For the entries below, the expected answer is the line with "blue brick G6:G8", the line with "pink round brick C1 level 1 -> none", and every line between them, exactly as written, and nothing more.

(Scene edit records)
-- Opening Marker --
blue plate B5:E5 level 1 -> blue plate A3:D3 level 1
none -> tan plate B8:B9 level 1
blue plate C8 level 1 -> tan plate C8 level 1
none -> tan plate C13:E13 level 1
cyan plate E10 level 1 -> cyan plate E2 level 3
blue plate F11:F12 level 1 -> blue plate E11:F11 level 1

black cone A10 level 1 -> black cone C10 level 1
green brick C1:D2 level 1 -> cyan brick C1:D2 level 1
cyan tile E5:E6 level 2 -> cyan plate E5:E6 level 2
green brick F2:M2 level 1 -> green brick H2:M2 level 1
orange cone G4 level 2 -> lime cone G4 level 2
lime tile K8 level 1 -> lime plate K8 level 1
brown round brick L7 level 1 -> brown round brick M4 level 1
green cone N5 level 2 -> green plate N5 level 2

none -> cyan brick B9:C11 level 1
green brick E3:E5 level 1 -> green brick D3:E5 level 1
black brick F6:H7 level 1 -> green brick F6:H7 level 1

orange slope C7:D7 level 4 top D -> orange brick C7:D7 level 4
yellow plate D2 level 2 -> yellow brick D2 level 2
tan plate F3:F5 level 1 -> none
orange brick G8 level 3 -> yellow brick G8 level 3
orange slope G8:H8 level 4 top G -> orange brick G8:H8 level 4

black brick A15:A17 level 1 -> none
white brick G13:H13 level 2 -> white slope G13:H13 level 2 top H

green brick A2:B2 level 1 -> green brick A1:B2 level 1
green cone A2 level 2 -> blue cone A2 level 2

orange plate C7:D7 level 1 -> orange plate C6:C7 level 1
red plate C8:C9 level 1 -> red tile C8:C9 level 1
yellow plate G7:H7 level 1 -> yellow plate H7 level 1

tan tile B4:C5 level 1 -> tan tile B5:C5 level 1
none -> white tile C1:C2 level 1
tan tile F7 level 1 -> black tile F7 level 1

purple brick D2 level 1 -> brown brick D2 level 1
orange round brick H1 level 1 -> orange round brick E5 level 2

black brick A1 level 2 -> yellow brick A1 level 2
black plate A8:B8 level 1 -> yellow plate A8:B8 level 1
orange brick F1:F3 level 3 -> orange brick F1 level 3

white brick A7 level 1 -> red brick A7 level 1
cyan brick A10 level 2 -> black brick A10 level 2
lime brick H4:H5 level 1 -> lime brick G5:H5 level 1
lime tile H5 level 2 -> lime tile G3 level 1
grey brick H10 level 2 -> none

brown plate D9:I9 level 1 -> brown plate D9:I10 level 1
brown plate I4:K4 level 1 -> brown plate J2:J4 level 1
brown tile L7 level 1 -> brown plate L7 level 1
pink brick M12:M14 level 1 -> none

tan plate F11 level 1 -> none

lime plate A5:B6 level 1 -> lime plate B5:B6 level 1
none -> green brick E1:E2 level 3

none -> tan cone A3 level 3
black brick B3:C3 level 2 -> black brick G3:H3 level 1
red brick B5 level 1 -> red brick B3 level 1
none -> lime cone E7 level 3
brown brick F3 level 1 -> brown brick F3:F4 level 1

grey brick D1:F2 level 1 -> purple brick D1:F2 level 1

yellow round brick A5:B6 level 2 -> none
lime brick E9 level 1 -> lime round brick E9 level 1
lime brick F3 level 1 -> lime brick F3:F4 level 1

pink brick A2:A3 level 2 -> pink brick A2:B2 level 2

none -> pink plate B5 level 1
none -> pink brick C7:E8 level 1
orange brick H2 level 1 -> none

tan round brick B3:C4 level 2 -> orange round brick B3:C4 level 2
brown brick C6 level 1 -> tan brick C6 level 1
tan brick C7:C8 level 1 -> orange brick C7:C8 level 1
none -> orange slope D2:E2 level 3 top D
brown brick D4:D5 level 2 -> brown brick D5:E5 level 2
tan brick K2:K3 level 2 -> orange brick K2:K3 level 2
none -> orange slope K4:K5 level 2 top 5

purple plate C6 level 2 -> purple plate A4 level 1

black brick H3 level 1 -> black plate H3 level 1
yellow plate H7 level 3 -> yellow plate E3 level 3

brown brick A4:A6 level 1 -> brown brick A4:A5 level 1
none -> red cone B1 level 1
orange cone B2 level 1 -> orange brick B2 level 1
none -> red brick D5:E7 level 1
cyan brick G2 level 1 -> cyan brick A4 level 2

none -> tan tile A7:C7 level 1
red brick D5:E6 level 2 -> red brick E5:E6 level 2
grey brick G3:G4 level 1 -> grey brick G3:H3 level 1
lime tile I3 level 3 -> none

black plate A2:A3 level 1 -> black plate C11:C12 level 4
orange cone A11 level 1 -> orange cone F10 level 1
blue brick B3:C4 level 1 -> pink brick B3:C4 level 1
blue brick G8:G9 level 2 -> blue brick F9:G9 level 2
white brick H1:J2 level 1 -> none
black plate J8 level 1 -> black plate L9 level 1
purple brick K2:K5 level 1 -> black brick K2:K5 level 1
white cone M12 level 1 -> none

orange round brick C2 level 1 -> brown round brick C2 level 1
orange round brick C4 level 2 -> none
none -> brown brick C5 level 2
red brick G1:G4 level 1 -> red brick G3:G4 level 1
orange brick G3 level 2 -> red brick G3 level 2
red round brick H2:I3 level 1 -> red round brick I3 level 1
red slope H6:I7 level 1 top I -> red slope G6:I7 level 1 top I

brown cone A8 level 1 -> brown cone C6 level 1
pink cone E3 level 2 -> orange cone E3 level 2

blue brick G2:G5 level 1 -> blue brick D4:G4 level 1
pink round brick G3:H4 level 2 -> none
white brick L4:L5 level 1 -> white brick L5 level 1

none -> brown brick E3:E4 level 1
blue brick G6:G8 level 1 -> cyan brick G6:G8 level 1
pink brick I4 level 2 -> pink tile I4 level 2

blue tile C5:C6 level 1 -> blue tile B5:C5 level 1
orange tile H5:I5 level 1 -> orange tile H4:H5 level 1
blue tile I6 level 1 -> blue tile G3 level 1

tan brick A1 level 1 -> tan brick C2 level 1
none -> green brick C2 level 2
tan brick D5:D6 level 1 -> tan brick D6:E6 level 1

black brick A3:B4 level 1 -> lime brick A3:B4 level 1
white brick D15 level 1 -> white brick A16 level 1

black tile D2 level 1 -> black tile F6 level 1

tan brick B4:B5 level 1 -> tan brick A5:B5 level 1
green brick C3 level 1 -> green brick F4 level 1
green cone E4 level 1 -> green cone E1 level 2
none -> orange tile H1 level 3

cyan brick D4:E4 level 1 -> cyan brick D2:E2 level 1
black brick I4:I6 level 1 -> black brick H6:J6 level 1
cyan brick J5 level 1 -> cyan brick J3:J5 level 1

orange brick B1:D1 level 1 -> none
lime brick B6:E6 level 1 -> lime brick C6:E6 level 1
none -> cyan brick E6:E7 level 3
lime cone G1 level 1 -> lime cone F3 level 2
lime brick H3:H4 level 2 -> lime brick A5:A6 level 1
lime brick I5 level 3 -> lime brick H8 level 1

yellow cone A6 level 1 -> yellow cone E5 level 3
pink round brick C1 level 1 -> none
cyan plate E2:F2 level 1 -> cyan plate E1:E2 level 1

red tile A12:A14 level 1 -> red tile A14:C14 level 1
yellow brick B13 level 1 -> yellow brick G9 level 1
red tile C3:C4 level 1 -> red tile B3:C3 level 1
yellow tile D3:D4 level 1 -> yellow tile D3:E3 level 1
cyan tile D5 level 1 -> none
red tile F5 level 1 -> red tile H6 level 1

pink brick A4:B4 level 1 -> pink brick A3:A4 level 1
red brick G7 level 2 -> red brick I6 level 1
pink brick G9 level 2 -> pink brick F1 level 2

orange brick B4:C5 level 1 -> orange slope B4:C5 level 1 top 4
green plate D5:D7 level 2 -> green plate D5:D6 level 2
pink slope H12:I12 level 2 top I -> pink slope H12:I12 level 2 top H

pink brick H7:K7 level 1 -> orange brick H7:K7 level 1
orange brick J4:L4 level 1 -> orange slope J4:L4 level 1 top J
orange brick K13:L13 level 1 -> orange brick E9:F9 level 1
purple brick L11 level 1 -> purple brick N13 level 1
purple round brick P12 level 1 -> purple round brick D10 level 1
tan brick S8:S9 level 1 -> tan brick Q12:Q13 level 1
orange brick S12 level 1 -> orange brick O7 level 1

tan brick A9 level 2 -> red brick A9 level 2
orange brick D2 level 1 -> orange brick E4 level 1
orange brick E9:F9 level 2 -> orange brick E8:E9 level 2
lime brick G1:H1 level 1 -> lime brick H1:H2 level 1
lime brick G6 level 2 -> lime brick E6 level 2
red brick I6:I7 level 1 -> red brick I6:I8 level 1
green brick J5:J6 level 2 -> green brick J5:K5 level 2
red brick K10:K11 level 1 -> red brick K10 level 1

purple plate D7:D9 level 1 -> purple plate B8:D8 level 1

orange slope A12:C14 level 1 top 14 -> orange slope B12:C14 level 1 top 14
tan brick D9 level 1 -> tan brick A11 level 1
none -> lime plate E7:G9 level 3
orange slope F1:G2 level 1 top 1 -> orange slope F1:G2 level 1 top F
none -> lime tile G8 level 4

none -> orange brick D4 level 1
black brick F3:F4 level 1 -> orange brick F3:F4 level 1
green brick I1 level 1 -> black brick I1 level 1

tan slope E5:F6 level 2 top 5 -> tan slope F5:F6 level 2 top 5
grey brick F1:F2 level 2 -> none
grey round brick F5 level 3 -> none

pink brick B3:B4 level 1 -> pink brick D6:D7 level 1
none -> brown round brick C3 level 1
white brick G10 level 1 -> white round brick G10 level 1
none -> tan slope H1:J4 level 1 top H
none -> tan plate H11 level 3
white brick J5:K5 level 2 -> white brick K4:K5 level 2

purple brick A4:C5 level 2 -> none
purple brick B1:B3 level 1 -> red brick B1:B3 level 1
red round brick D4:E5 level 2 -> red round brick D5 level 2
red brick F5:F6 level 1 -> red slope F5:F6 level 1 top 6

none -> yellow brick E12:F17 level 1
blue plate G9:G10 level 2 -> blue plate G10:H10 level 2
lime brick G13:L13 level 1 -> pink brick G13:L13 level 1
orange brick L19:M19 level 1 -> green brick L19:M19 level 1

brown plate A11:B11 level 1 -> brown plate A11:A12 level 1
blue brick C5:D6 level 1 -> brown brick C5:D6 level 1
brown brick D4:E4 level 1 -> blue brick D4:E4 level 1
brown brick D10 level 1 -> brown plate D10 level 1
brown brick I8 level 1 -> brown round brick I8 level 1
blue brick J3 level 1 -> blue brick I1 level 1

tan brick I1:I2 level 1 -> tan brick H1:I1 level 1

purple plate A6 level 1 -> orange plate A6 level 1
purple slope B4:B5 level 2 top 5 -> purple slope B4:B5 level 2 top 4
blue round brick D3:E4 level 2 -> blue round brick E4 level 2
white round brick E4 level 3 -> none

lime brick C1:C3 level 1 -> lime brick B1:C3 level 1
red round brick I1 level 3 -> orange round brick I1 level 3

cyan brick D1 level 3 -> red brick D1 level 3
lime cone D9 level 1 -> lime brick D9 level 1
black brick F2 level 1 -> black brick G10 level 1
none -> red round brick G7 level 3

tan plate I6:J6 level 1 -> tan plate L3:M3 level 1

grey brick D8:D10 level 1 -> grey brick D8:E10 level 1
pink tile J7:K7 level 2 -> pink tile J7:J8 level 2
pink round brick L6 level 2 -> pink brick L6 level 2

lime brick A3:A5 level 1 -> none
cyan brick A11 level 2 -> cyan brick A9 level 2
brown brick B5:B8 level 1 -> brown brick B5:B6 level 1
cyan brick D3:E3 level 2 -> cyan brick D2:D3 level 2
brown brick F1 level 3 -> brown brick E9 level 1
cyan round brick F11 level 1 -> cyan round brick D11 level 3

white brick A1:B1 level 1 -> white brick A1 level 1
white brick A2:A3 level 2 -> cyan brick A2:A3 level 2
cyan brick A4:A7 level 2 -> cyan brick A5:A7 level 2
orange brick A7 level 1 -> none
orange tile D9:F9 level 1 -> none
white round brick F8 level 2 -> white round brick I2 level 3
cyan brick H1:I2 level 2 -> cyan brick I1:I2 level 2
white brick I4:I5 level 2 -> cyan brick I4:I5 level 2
-- Closing Marker --
Expected output
blue brick G6:G8 level 1 -> cyan brick G6:G8 level 1
pink brick I4 level 2 -> pink tile I4 level 2

blue tile C5:C6 level 1 -> blue tile B5:C5 level 1
orange tile H5:I5 level 1 -> orange tile H4:H5 level 1
blue tile I6 level 1 -> blue tile G3 level 1

tan brick A1 level 1 -> tan brick C2 level 1
none -> green brick C2 level 2
tan brick D5:D6 level 1 -> tan brick D6:E6 level 1

black brick A3:B4 level 1 -> lime brick A3:B4 level 1
white brick D15 level 1 -> white brick A16 level 1

black tile D2 level 1 -> black tile F6 level 1

tan brick B4:B5 level 1 -> tan brick A5:B5 level 1
green brick C3 level 1 -> green brick F4 level 1
green cone E4 level 1 -> green cone E1 level 2
none -> orange tile H1 level 3

cyan brick D4:E4 level 1 -> cyan brick D2:E2 level 1
black brick I4:I6 level 1 -> black brick H6:J6 level 1
cyan brick J5 level 1 -> cyan brick J3:J5 level 1

orange brick B1:D1 level 1 -> none
lime brick B6:E6 level 1 -> lime brick C6:E6 level 1
none -> cyan brick E6:E7 level 3
lime cone G1 level 1 -> lime cone F3 level 2
lime brick H3:H4 level 2 -> lime brick A5:A6 level 1
lime brick I5 level 3 -> lime brick H8 level 1

yellow cone A6 level 1 -> yellow cone E5 level 3
pink round brick C1 level 1 -> none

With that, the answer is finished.